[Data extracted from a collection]
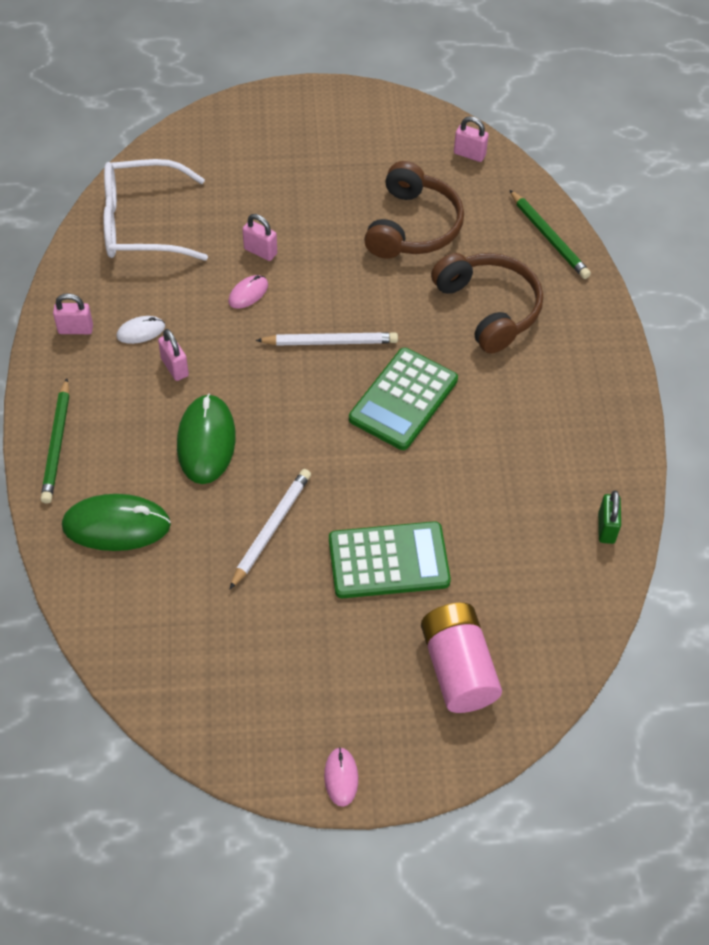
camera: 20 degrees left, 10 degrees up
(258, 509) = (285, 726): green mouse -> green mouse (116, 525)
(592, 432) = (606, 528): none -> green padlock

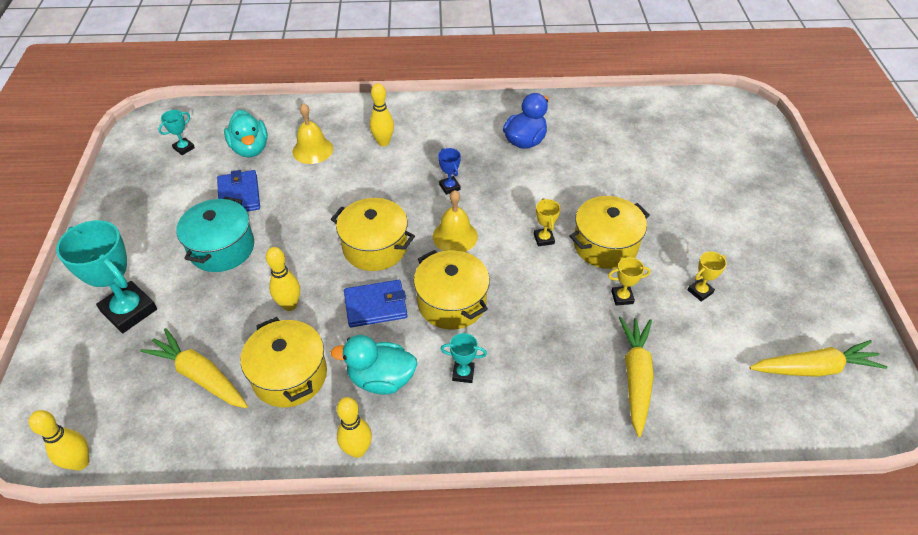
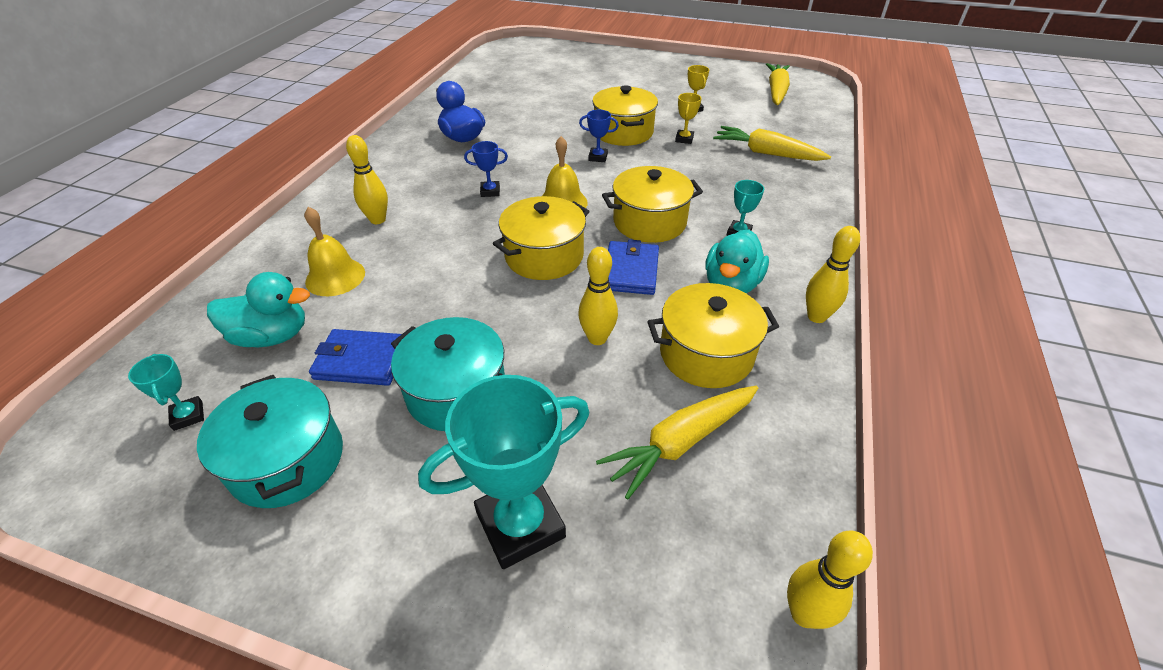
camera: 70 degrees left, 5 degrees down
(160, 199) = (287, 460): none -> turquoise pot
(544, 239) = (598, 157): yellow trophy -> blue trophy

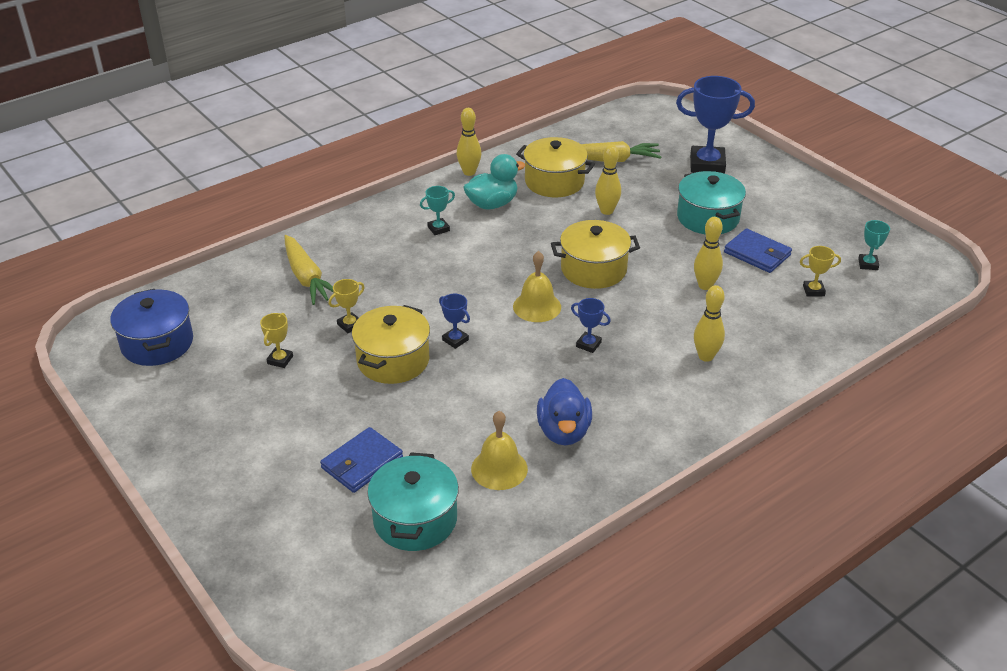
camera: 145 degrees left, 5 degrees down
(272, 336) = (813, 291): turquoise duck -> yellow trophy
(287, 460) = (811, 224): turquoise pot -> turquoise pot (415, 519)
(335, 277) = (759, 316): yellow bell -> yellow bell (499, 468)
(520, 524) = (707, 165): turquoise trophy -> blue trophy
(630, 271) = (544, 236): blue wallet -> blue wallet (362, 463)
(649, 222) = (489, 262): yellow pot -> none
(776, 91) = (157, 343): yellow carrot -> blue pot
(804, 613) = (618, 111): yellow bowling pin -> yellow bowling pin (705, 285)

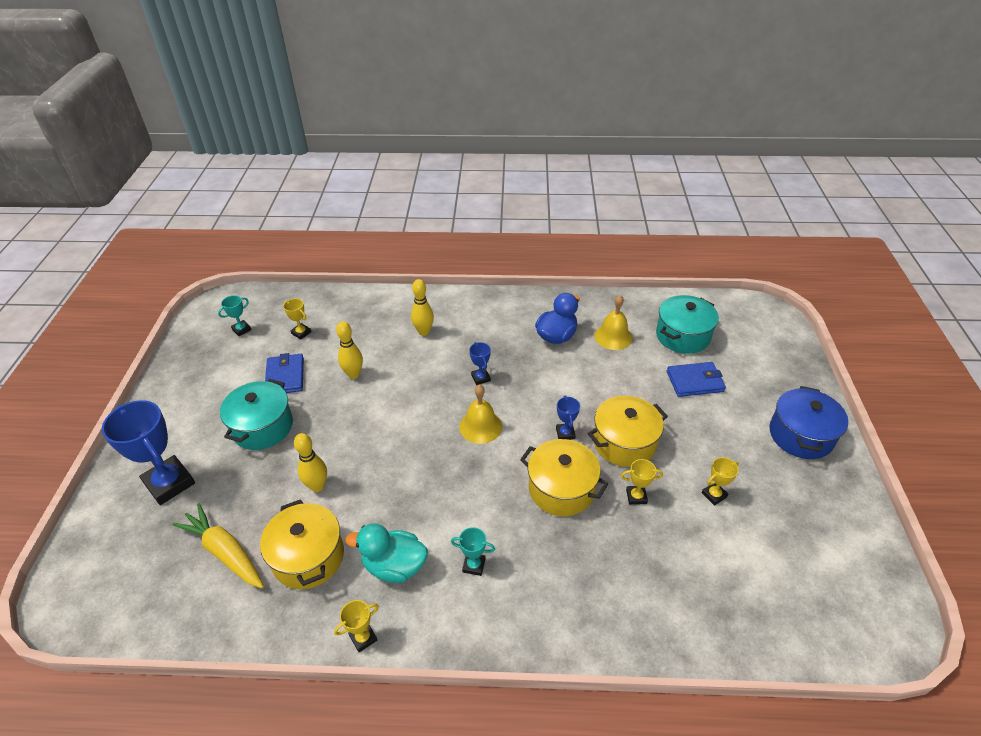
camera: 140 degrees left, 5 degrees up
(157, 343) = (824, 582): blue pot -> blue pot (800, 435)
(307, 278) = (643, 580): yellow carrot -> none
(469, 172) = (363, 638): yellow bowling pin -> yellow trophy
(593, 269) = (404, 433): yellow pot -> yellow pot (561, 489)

## Exercise requirements
Ignoring the pictures, write out word for word only the lines from the one containing "(592, 432) = (606, 528): none" through the last line of the data, both ends included.

## Answer section
(592, 432) = (606, 528): none -> green padlock

camera: 70 degrees left, 5 degrees down
(160, 199) = (287, 460): none -> turquoise pot
(544, 239) = (598, 157): yellow trophy -> blue trophy

camera: 145 degrees left, 5 degrees down
(272, 336) = (813, 291): turquoise duck -> yellow trophy
(287, 460) = (811, 224): turquoise pot -> turquoise pot (415, 519)
(335, 277) = (759, 316): yellow bell -> yellow bell (499, 468)
(520, 524) = (707, 165): turquoise trophy -> blue trophy
(630, 271) = (544, 236): blue wallet -> blue wallet (362, 463)
(649, 222) = (489, 262): yellow pot -> none
(776, 91) = (157, 343): yellow carrot -> blue pot
(804, 613) = (618, 111): yellow bowling pin -> yellow bowling pin (705, 285)

camera: 140 degrees left, 5 degrees up
(157, 343) = (824, 582): blue pot -> blue pot (800, 435)
(307, 278) = (643, 580): yellow carrot -> none
(469, 172) = (363, 638): yellow bowling pin -> yellow trophy
(593, 269) = (404, 433): yellow pot -> yellow pot (561, 489)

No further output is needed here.